◆ **What to do**: Please list all lines of the material below in which the string "objects" occurs.

◆ **Data records**:
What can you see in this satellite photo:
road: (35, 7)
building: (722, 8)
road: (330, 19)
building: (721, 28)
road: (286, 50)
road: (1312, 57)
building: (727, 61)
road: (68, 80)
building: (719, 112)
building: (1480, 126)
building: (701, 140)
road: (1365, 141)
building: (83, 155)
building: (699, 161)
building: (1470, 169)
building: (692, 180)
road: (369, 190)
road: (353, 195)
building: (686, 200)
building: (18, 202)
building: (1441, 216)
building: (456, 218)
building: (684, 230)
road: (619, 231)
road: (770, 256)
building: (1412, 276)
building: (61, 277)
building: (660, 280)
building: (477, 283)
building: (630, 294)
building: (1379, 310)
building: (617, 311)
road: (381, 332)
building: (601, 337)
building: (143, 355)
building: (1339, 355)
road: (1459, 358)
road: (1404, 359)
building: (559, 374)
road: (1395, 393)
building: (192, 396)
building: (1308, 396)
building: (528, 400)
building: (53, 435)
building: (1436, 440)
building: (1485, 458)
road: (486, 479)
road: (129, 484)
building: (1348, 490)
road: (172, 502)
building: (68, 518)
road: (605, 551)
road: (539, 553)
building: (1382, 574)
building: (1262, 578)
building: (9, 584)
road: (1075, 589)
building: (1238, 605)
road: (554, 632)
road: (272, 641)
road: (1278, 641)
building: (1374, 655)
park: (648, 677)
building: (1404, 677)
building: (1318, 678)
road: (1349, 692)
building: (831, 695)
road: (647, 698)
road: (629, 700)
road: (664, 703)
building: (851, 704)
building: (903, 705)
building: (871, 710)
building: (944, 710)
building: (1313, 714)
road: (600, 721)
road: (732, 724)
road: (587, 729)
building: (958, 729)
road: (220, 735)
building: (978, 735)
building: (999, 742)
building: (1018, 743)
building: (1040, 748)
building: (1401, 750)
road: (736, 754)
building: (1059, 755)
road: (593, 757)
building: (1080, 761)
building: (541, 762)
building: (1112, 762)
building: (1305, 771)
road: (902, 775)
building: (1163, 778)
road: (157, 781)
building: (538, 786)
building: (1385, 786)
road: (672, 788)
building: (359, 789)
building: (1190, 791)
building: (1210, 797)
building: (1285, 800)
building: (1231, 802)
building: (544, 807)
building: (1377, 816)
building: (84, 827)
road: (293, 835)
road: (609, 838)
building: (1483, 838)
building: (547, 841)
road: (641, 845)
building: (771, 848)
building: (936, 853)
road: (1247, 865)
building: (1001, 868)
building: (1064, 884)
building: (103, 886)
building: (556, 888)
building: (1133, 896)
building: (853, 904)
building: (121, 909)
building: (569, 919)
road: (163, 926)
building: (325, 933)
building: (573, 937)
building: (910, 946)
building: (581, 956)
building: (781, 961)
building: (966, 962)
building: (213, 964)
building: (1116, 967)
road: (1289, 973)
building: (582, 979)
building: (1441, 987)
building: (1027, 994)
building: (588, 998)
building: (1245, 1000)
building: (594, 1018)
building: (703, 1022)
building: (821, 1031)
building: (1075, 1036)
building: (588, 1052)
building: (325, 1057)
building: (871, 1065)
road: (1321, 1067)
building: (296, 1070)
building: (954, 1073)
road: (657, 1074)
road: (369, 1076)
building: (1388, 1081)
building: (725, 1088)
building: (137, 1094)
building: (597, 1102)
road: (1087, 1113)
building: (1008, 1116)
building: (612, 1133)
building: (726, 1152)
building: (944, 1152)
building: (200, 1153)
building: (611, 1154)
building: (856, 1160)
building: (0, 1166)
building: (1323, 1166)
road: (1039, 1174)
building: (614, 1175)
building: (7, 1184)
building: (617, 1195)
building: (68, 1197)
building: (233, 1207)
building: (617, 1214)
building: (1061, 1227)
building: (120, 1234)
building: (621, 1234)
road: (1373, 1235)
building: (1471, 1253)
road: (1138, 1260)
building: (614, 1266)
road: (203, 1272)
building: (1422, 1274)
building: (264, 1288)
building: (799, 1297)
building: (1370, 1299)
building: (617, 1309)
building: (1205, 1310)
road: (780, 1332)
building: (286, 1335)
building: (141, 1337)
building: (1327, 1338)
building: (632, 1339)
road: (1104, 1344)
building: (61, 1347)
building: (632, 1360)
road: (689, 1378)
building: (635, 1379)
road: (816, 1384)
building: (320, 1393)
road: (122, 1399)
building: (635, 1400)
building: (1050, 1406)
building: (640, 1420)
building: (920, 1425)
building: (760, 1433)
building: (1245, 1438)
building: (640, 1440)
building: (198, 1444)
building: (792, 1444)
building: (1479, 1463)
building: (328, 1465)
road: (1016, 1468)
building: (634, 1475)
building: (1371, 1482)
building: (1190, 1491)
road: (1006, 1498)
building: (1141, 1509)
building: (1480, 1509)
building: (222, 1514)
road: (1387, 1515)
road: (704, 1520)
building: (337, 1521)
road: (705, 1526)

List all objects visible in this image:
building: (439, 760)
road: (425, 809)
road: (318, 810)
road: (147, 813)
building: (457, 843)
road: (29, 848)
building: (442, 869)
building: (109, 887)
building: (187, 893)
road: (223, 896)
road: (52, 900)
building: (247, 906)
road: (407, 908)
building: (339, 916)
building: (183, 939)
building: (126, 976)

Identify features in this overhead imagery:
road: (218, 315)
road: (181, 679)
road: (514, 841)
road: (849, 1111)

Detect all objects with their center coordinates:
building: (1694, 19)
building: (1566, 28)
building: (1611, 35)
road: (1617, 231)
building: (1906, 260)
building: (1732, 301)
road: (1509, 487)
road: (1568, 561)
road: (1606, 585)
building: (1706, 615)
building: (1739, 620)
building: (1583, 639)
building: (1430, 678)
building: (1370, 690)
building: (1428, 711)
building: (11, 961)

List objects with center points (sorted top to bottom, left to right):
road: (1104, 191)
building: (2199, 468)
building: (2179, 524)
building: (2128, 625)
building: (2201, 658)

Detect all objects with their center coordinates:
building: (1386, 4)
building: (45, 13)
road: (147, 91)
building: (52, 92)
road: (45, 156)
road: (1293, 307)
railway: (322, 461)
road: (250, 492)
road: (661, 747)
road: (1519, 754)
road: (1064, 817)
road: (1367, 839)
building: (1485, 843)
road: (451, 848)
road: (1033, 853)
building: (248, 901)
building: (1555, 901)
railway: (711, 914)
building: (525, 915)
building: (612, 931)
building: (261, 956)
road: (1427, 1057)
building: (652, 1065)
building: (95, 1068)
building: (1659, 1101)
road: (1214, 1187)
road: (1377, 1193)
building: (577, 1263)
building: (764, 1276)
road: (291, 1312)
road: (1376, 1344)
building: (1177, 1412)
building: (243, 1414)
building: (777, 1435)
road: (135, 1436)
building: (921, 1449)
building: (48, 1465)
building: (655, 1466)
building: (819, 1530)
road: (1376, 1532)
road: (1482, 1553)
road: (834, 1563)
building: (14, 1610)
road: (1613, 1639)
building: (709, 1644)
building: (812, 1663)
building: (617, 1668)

◆ **Response area**:
List all objects visible in this image:
Detect all objects with their center coordinates:
List objects with center points (sorted top to bottom, left to right):
Detect all objects with their center coordinates:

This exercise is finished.